* _WHAT THE EXERCISE ASKS_: Look in the listing below for the line that has "(585, 95) = (354, 133): none -> yellow cone", then return it and each following line up to and including the one with "(328, 261) = (425, 162): none", exactly and without pictures.

* _RECORDS PROVIDED_:
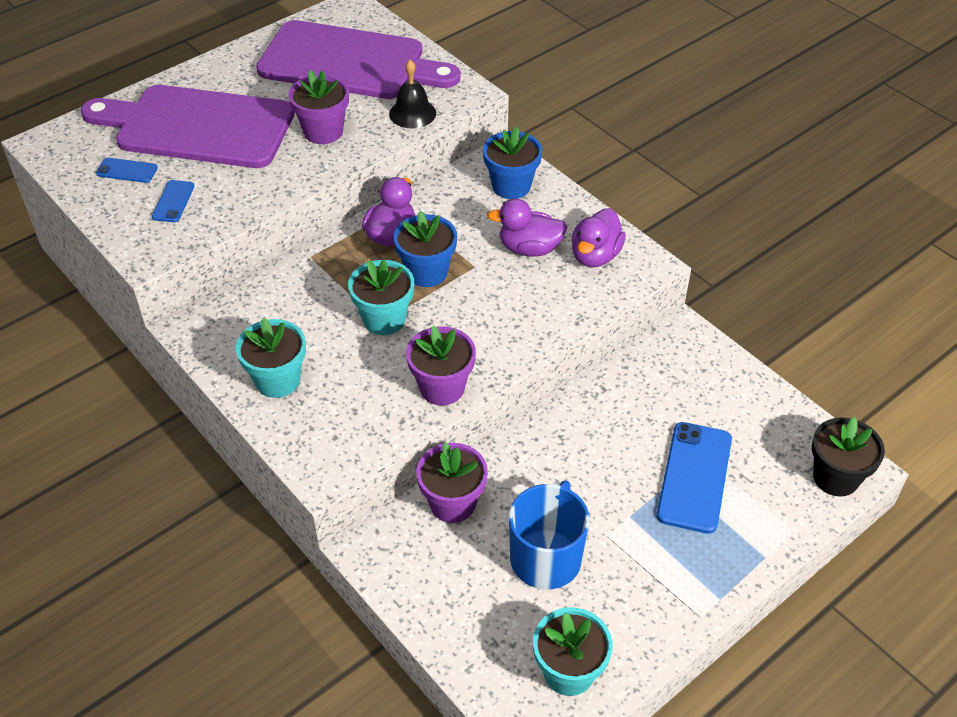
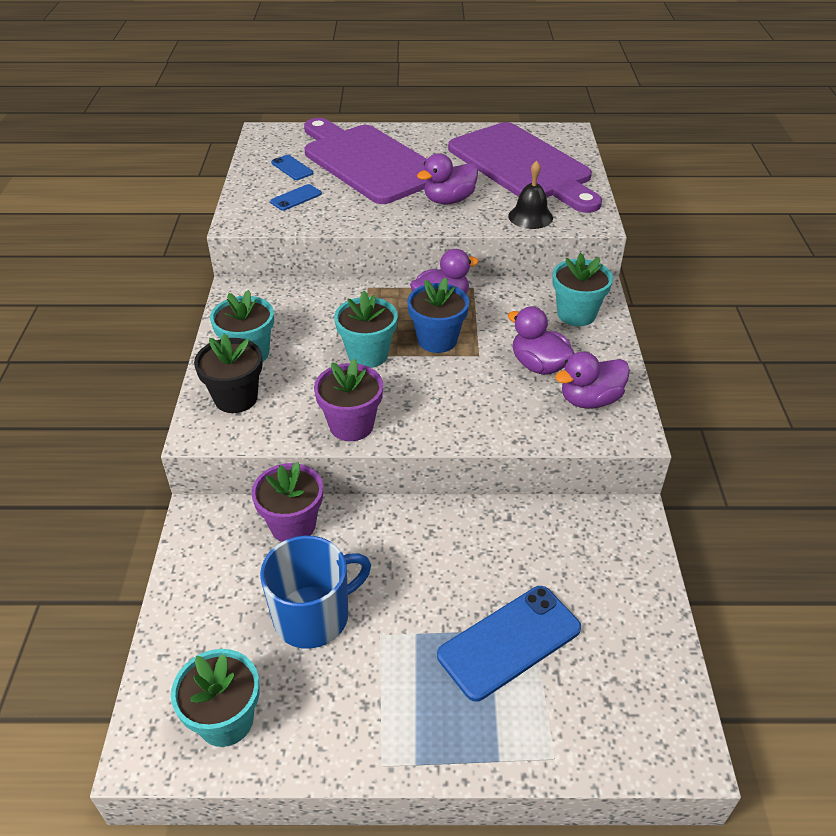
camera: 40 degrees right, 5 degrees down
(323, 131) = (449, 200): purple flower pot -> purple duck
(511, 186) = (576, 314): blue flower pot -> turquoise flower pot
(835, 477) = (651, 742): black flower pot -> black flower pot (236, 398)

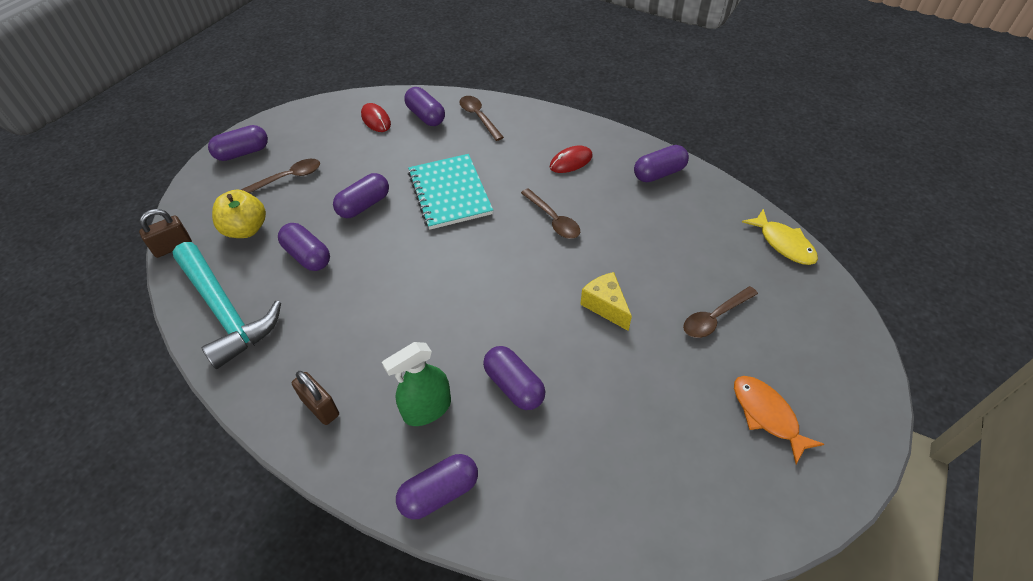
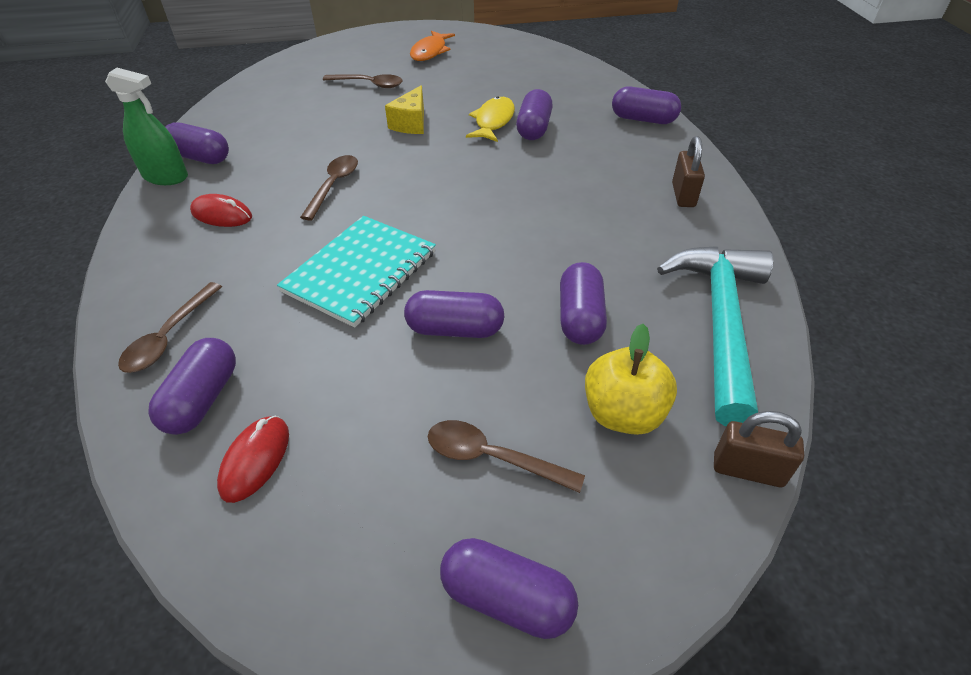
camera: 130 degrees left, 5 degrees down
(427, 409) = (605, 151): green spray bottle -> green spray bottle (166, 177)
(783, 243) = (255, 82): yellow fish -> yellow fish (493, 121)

---

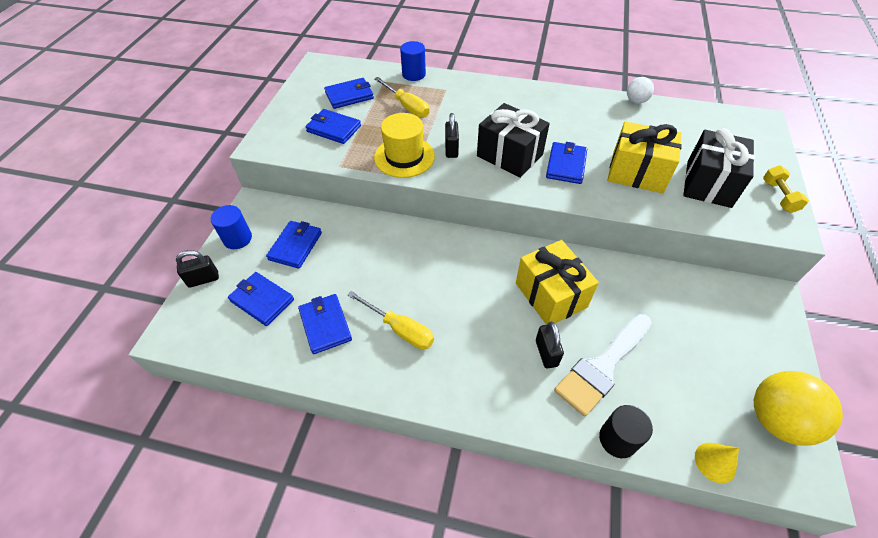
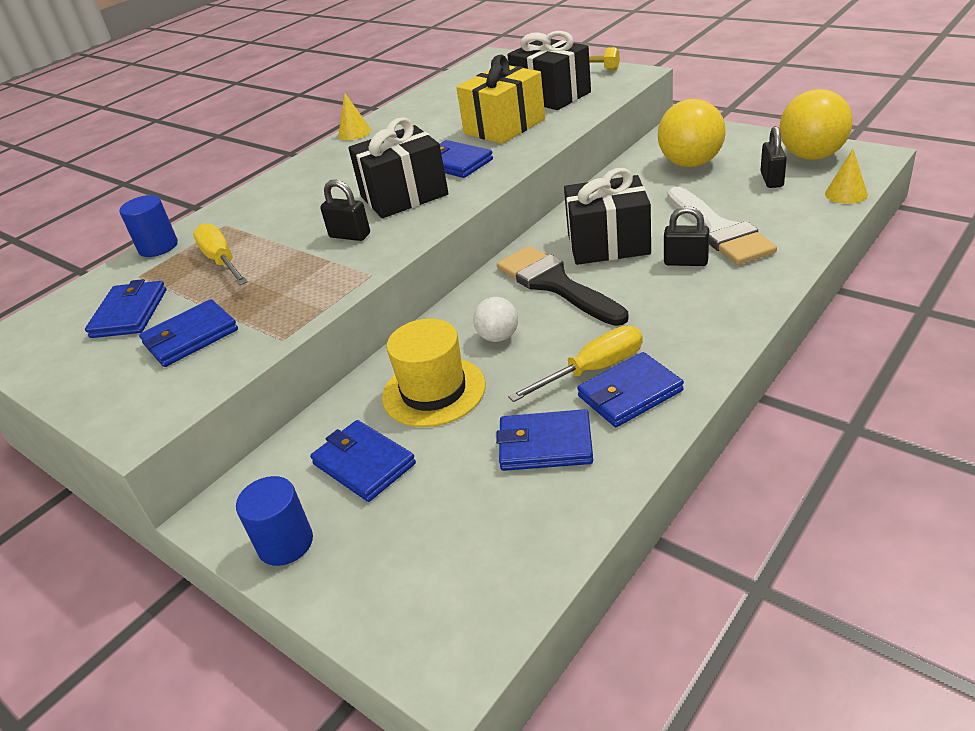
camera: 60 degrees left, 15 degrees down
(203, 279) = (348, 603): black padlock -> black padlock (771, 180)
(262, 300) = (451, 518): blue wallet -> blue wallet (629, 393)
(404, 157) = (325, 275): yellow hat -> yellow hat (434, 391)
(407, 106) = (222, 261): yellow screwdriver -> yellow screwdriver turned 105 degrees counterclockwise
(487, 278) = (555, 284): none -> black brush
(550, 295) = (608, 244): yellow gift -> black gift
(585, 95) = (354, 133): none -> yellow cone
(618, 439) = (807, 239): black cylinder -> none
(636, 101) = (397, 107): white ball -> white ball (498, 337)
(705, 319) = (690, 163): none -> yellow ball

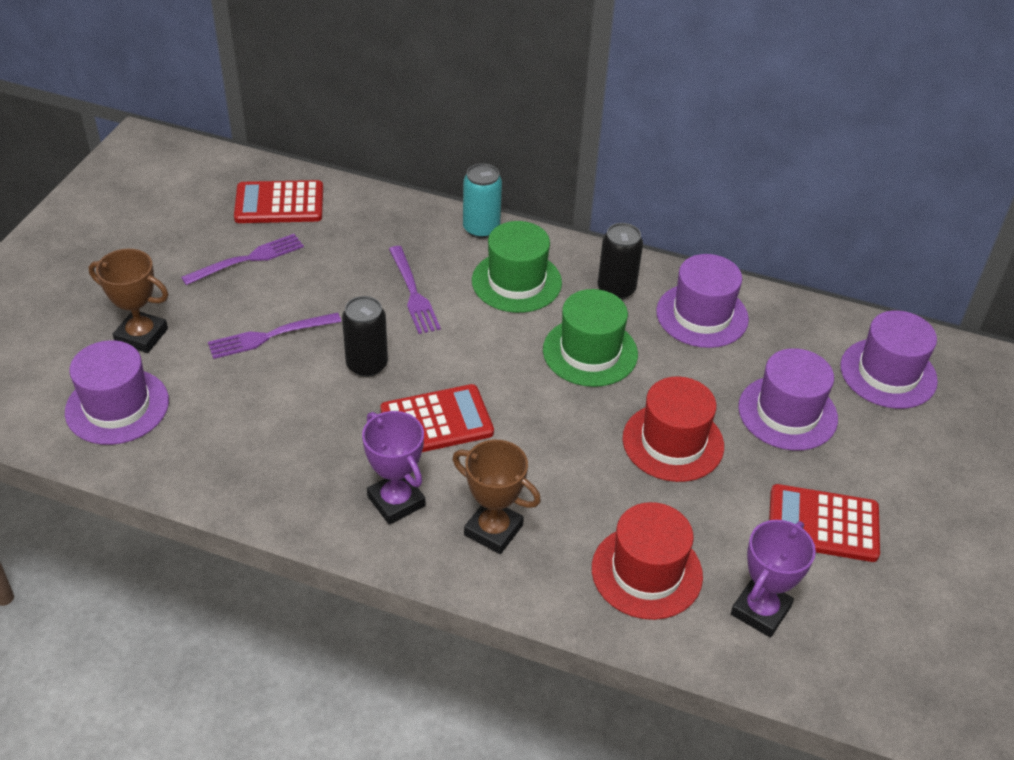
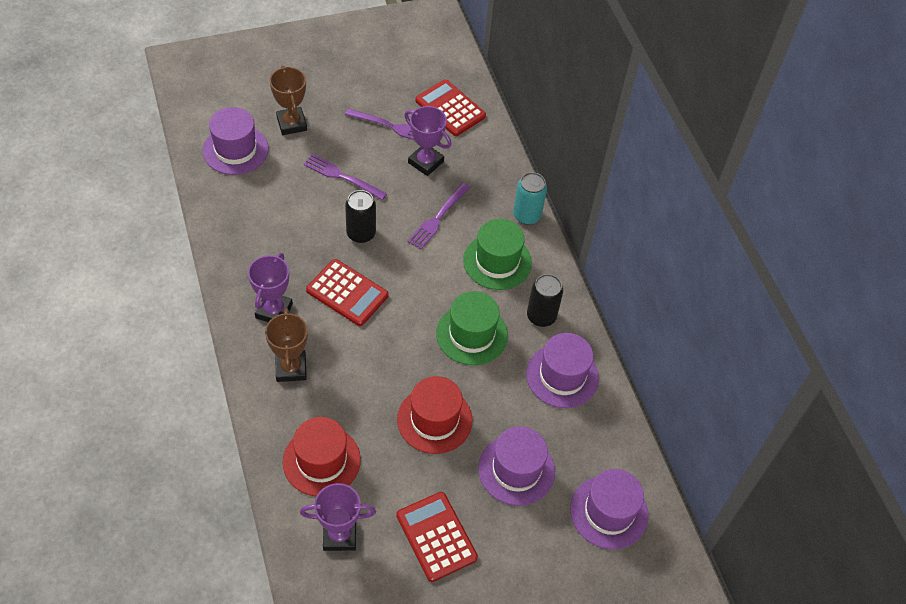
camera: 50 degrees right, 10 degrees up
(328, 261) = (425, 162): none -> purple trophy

...

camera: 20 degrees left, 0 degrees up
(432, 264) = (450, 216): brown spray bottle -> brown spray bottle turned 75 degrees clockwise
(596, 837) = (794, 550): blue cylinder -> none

* _EXERCISE RESPONSE_:
(585, 95) = (354, 133): none -> yellow cone
(618, 439) = (807, 239): black cylinder -> none
(636, 101) = (397, 107): white ball -> white ball (498, 337)
(705, 319) = (690, 163): none -> yellow ball

camera: 50 degrees right, 10 degrees up
(328, 261) = (425, 162): none -> purple trophy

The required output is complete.